• _TASK ITEM_
Please write out the data exactly, line by line.

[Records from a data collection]
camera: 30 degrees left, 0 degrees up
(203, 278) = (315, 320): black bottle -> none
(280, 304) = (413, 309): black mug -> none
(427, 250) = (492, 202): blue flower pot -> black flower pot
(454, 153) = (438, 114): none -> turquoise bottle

• _WRITTEN SOLUTION_
camera: 30 degrees left, 0 degrees up
(203, 278) = (315, 320): black bottle -> none
(280, 304) = (413, 309): black mug -> none
(427, 250) = (492, 202): blue flower pot -> black flower pot
(454, 153) = (438, 114): none -> turquoise bottle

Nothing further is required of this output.